The listing below is to be duplicated exactly, with every picture omitted.
[Supplied material Boundary: Start]
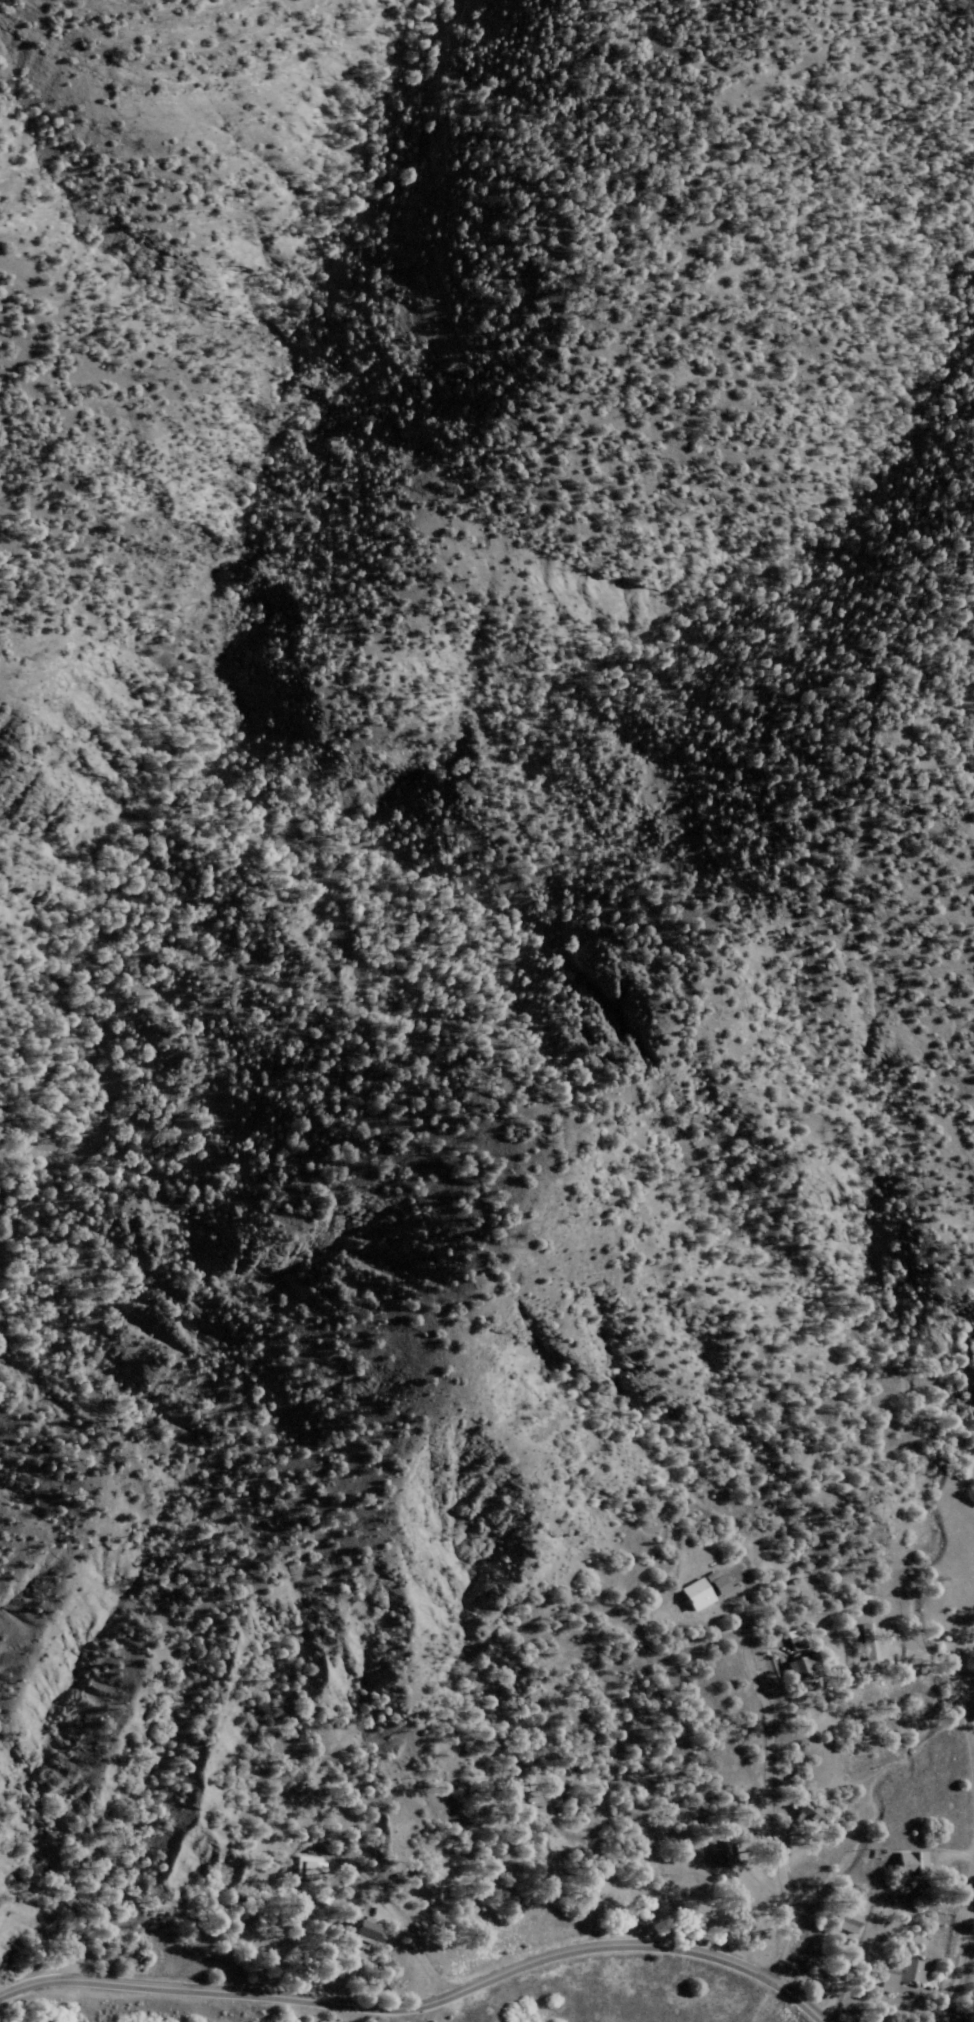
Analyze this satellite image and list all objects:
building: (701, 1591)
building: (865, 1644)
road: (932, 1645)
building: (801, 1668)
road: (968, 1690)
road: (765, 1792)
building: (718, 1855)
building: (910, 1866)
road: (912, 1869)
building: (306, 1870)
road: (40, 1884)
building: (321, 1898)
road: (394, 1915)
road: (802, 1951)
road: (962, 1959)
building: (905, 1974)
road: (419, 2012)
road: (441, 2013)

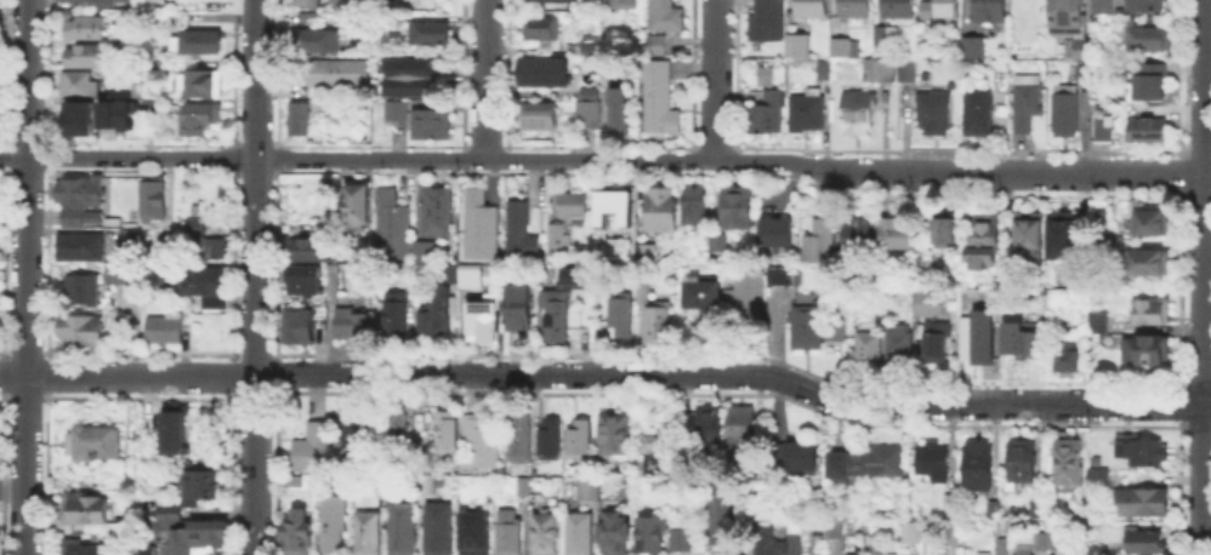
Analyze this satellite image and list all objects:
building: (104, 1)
[Supplied material Boundary: End]
▸ Result of this exercise
Analyze this satellite image and list all objects:
building: (701, 1591)
building: (865, 1644)
road: (932, 1645)
building: (801, 1668)
road: (968, 1690)
road: (765, 1792)
building: (718, 1855)
building: (910, 1866)
road: (912, 1869)
building: (306, 1870)
road: (40, 1884)
building: (321, 1898)
road: (394, 1915)
road: (802, 1951)
road: (962, 1959)
building: (905, 1974)
road: (419, 2012)
road: (441, 2013)

Analyze this satellite image and list all objects:
building: (104, 1)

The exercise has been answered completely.